» Material for this exercise
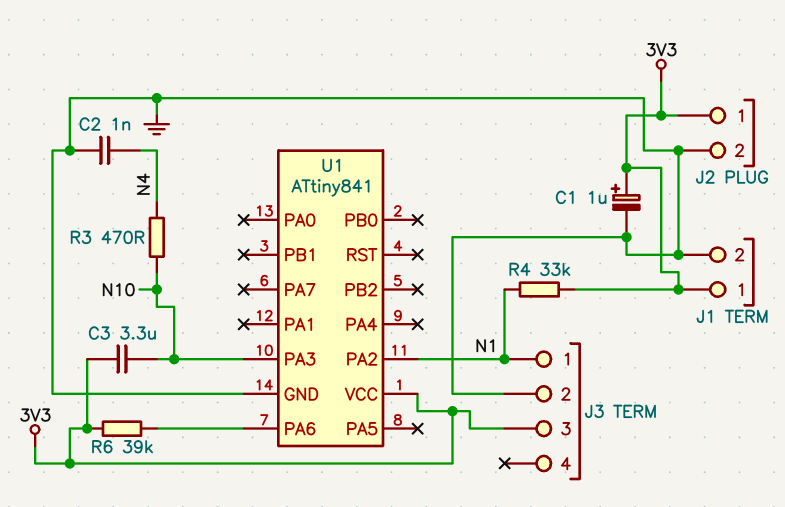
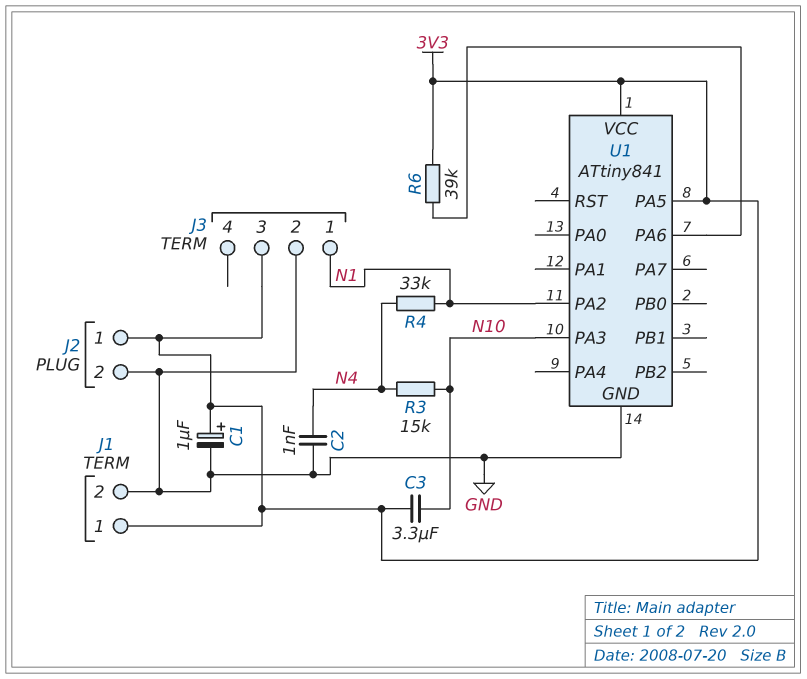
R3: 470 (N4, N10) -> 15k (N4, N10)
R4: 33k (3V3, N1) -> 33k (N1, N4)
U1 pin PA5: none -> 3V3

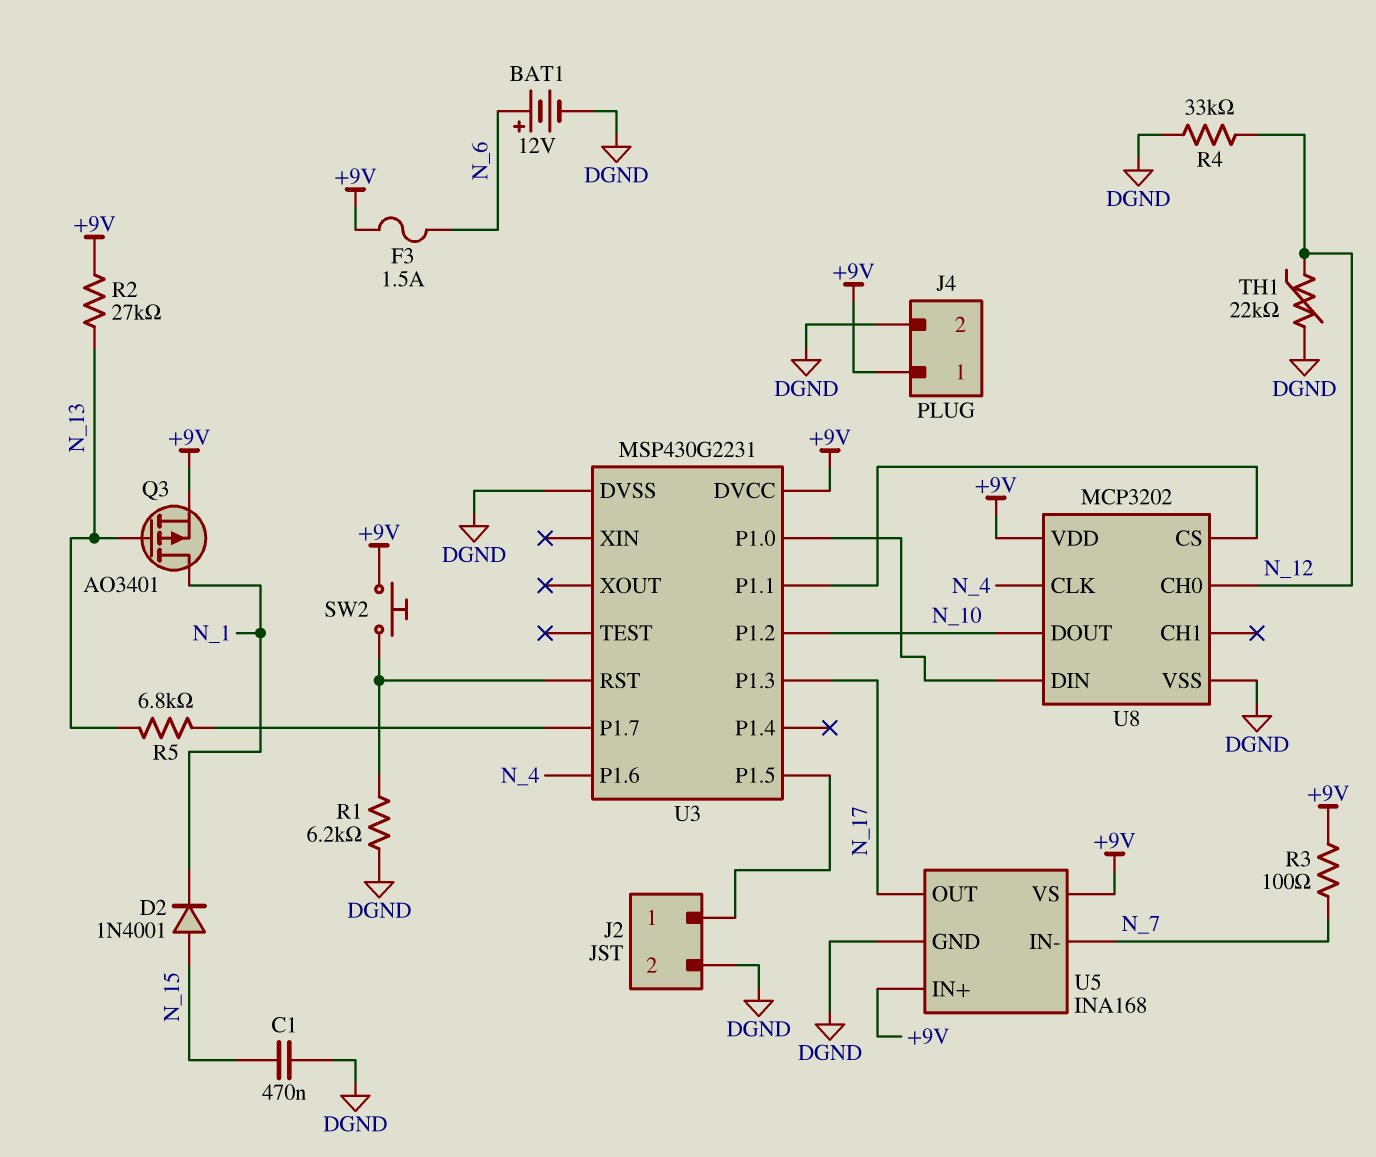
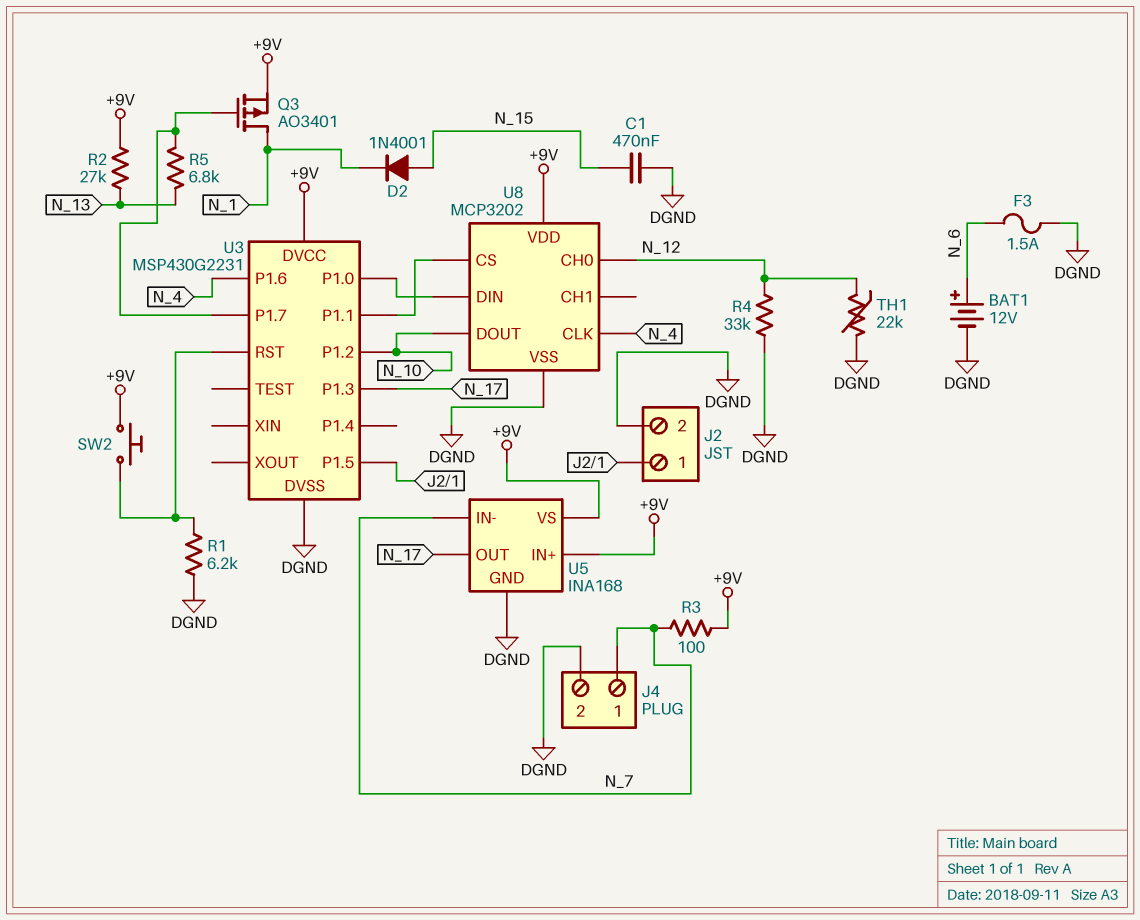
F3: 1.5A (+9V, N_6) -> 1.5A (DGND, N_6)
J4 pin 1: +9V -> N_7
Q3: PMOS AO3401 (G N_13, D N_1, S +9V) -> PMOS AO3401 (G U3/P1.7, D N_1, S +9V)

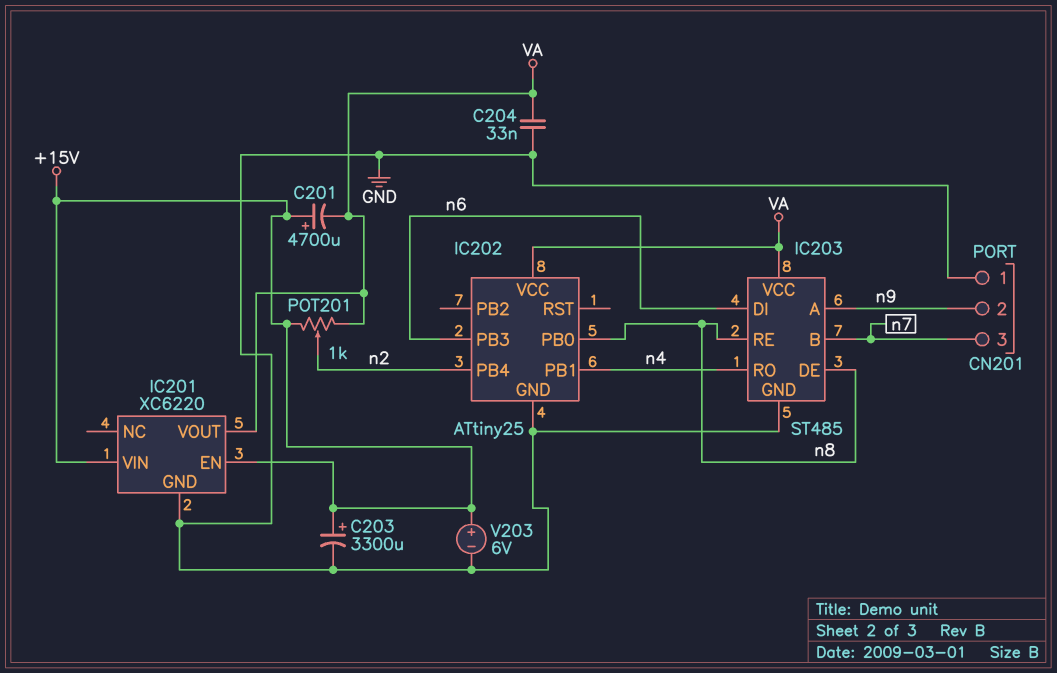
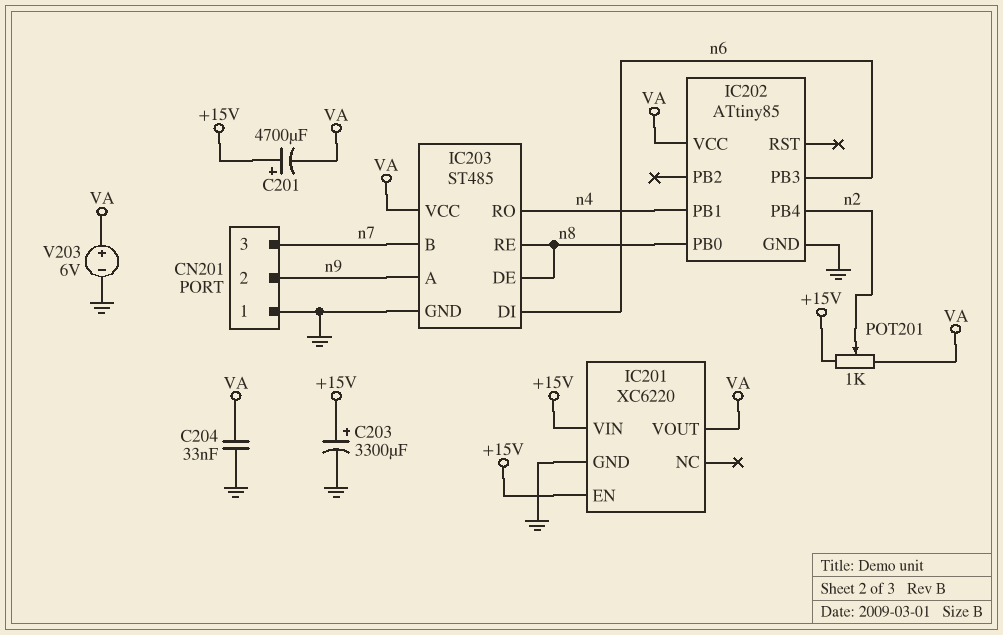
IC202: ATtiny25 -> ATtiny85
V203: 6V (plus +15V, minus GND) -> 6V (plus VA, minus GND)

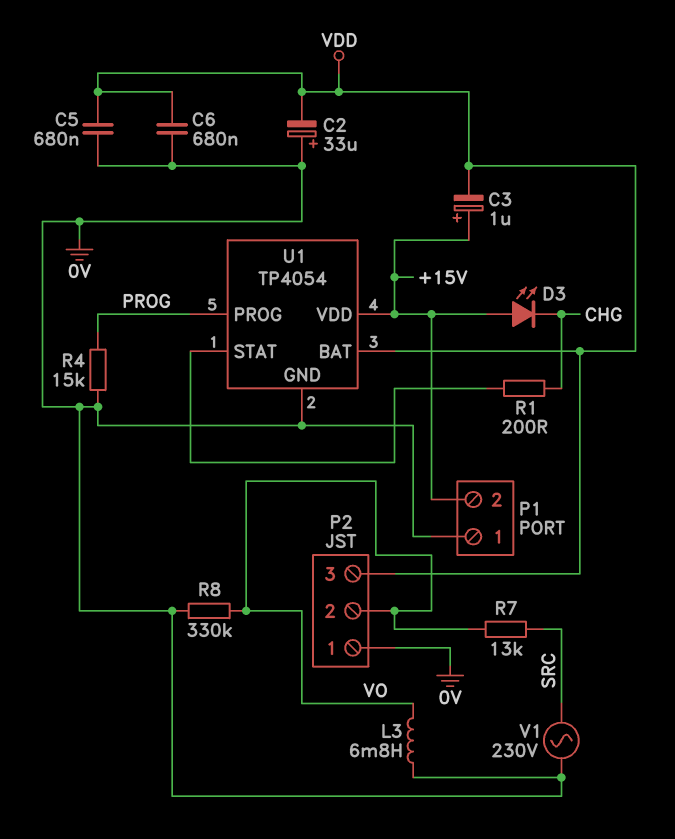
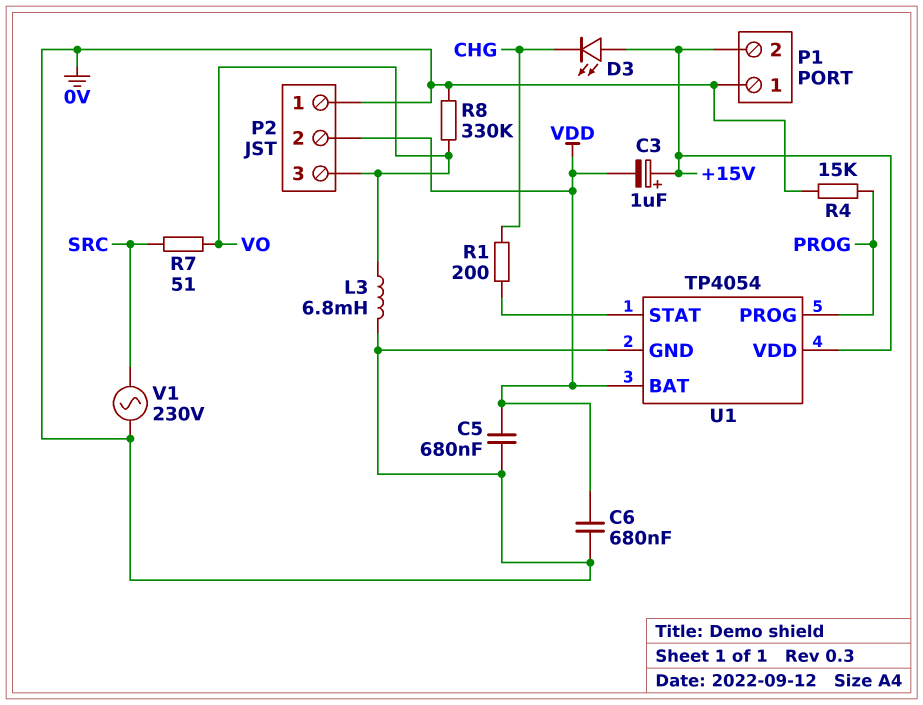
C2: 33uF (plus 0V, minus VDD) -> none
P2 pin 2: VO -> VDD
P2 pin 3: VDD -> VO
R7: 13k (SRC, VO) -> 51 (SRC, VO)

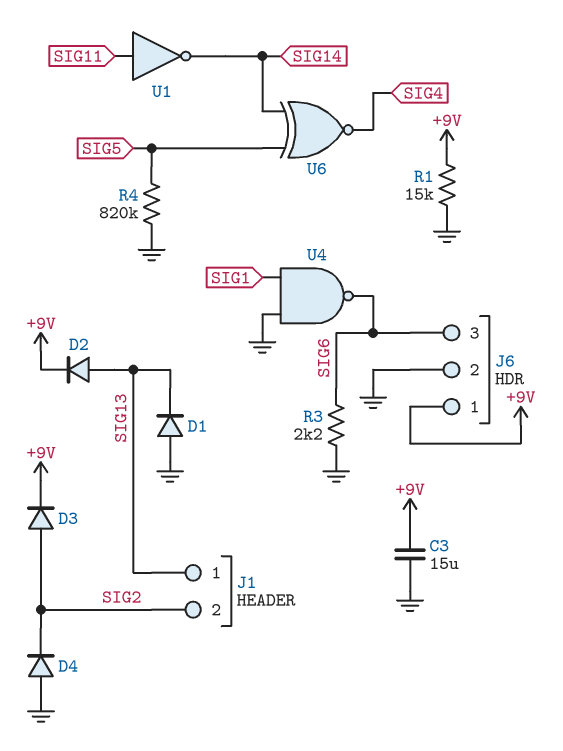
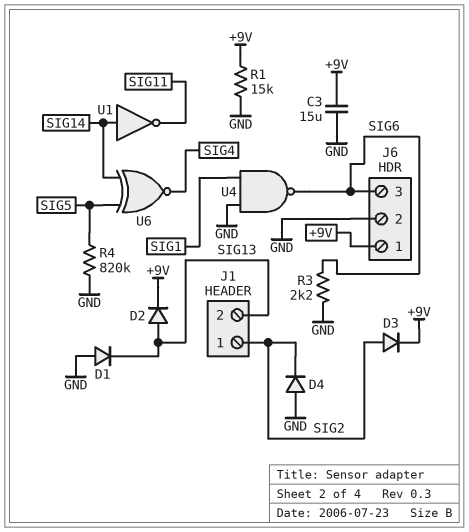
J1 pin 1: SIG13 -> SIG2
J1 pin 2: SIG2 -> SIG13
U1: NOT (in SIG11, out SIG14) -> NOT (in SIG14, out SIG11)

» What you will do
Every line from the one containing "Q3: PMOS AO3401" through the final line of the records above is to be written out exactly; nothing else, and no pictures.

» Answer for the task
Q3: PMOS AO3401 (G N_13, D N_1, S +9V) -> PMOS AO3401 (G U3/P1.7, D N_1, S +9V)

IC202: ATtiny25 -> ATtiny85
V203: 6V (plus +15V, minus GND) -> 6V (plus VA, minus GND)

C2: 33uF (plus 0V, minus VDD) -> none
P2 pin 2: VO -> VDD
P2 pin 3: VDD -> VO
R7: 13k (SRC, VO) -> 51 (SRC, VO)

J1 pin 1: SIG13 -> SIG2
J1 pin 2: SIG2 -> SIG13
U1: NOT (in SIG11, out SIG14) -> NOT (in SIG14, out SIG11)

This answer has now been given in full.